How to complete this task: In the listing below, how many lines contain the word "green"? Please respond with the number only.

▼

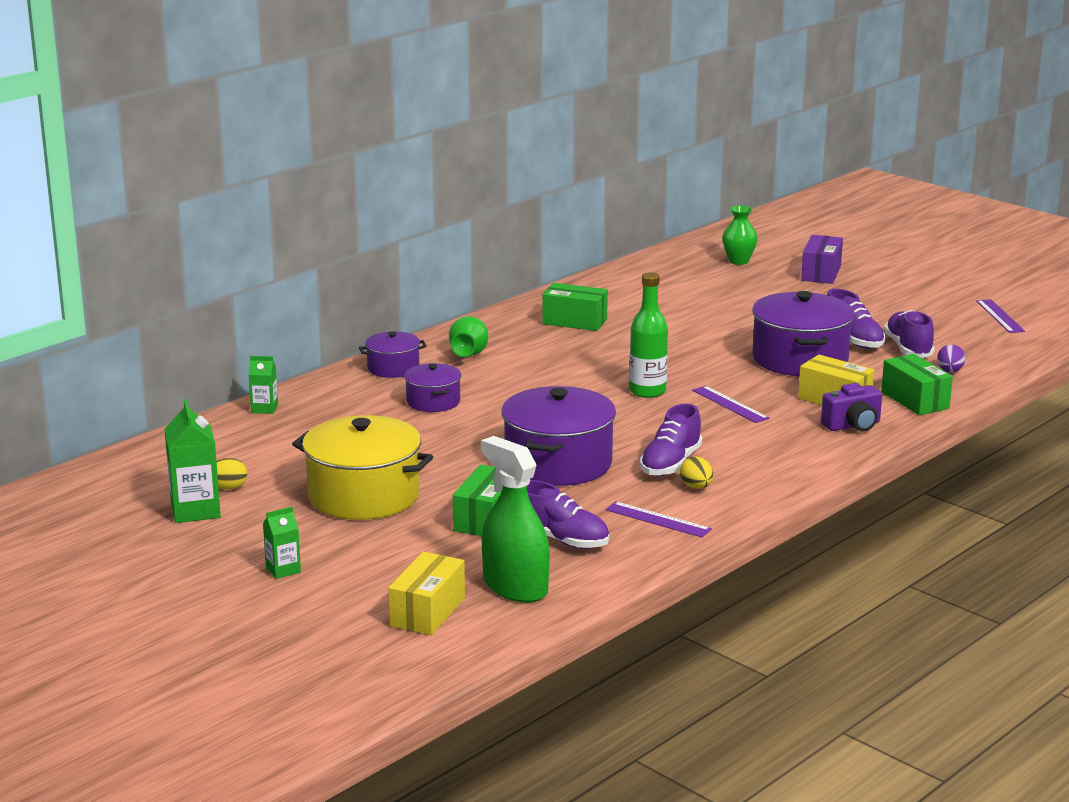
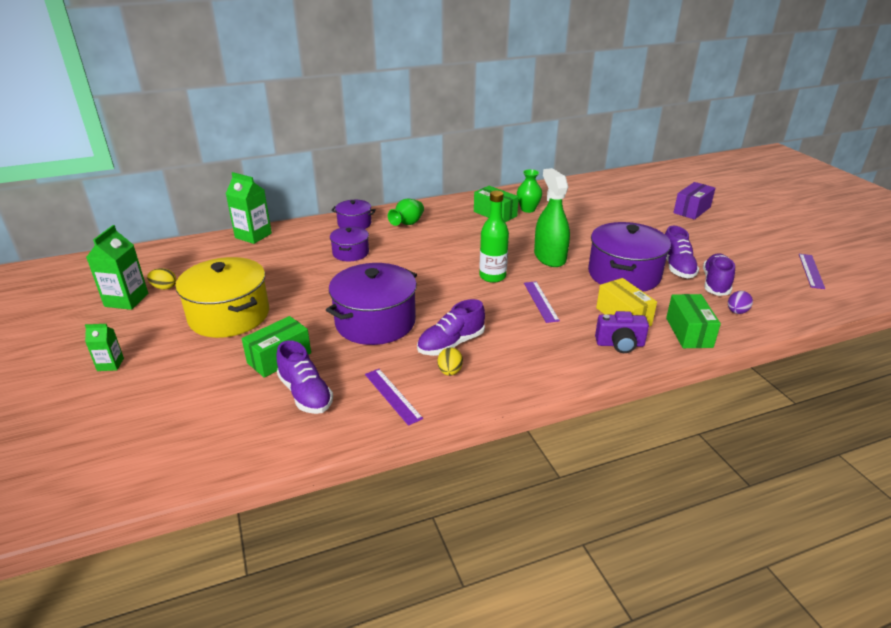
camera: 25 degrees right, 10 degrees up
(264, 408) = (253, 235): green carton -> green carton, size x1.76
(428, 612) = (145, 437): yellow box -> none
(515, 587) = (227, 432): green spray bottle -> green spray bottle (549, 257)
(738, 261) = (640, 191): green vase -> green vase (528, 209)

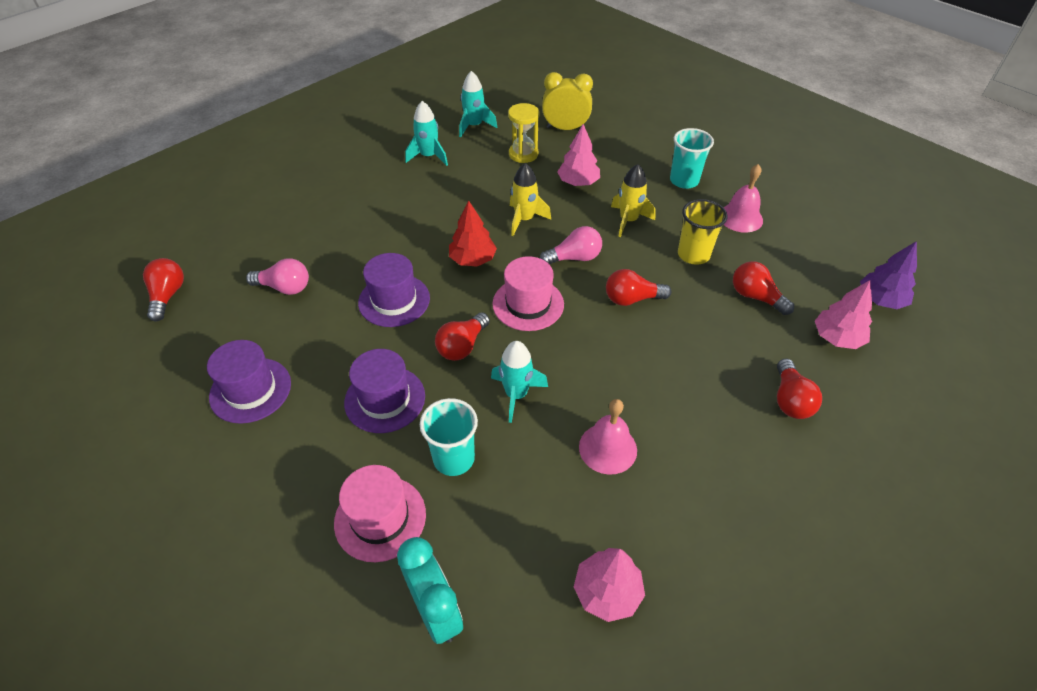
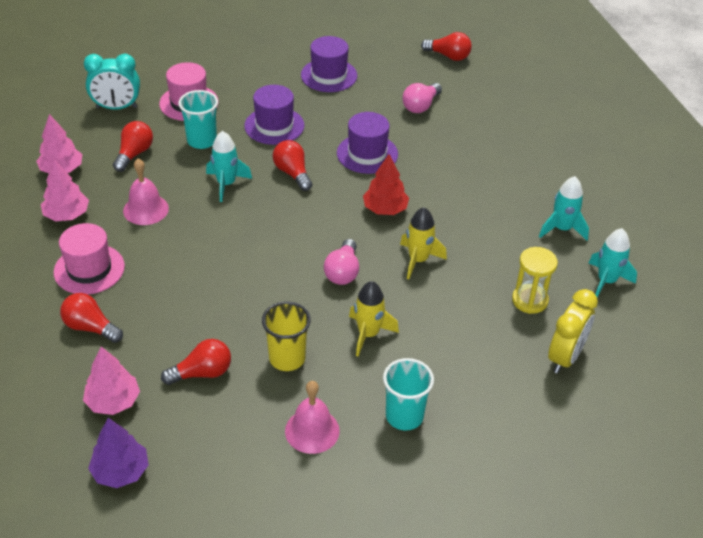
camera: 115 degrees right, 5 degrees down
(528, 304) = (308, 222): pink hat -> pink hat (89, 269)
(578, 182) = (454, 323): pink tree -> pink tree (67, 215)
(631, 299) = (266, 286): red light bulb -> red light bulb (134, 154)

▲

Exercise answer: 3